= Beginning of Section =

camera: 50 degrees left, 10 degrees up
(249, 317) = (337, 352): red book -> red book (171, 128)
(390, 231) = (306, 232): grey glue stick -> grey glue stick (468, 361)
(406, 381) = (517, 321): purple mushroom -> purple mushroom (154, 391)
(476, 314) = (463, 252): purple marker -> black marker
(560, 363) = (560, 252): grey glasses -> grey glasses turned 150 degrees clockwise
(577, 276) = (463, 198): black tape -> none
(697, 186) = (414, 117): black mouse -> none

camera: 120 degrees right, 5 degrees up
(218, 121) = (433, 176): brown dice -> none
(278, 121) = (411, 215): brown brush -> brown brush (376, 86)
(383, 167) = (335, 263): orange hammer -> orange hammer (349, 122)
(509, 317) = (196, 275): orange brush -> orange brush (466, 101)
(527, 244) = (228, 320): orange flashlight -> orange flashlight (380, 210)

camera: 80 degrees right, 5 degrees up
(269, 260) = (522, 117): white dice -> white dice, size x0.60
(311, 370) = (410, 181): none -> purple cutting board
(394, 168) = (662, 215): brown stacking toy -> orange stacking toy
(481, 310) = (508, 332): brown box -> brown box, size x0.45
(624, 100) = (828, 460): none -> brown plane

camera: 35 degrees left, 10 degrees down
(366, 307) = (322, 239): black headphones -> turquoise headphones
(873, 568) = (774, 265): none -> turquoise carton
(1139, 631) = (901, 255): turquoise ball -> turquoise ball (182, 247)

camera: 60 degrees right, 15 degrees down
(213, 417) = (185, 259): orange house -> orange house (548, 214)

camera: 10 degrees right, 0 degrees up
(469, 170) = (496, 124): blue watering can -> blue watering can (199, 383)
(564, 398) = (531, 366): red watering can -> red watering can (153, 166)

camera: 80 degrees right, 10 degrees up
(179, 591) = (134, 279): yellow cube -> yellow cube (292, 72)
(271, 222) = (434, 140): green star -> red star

= End of Section =

*WORK REQUEST*: Starting at the line that contains "(697, 186) = (414, 117): black mouse -> none", retype each remaining line of the records exactly; that line and the last line are both included.

*PROBLEM SOLUTION*:
(697, 186) = (414, 117): black mouse -> none

camera: 120 degrees right, 5 degrees up
(218, 121) = (433, 176): brown dice -> none
(278, 121) = (411, 215): brown brush -> brown brush (376, 86)
(383, 167) = (335, 263): orange hammer -> orange hammer (349, 122)
(509, 317) = (196, 275): orange brush -> orange brush (466, 101)
(527, 244) = (228, 320): orange flashlight -> orange flashlight (380, 210)

camera: 80 degrees right, 5 degrees up
(269, 260) = (522, 117): white dice -> white dice, size x0.60
(311, 370) = (410, 181): none -> purple cutting board
(394, 168) = (662, 215): brown stacking toy -> orange stacking toy
(481, 310) = (508, 332): brown box -> brown box, size x0.45
(624, 100) = (828, 460): none -> brown plane

camera: 35 degrees left, 10 degrees down
(366, 307) = (322, 239): black headphones -> turquoise headphones
(873, 568) = (774, 265): none -> turquoise carton
(1139, 631) = (901, 255): turquoise ball -> turquoise ball (182, 247)

camera: 60 degrees right, 15 degrees down
(213, 417) = (185, 259): orange house -> orange house (548, 214)

camera: 10 degrees right, 0 degrees up
(469, 170) = (496, 124): blue watering can -> blue watering can (199, 383)
(564, 398) = (531, 366): red watering can -> red watering can (153, 166)

camera: 80 degrees right, 10 degrees up
(179, 591) = (134, 279): yellow cube -> yellow cube (292, 72)
(271, 222) = (434, 140): green star -> red star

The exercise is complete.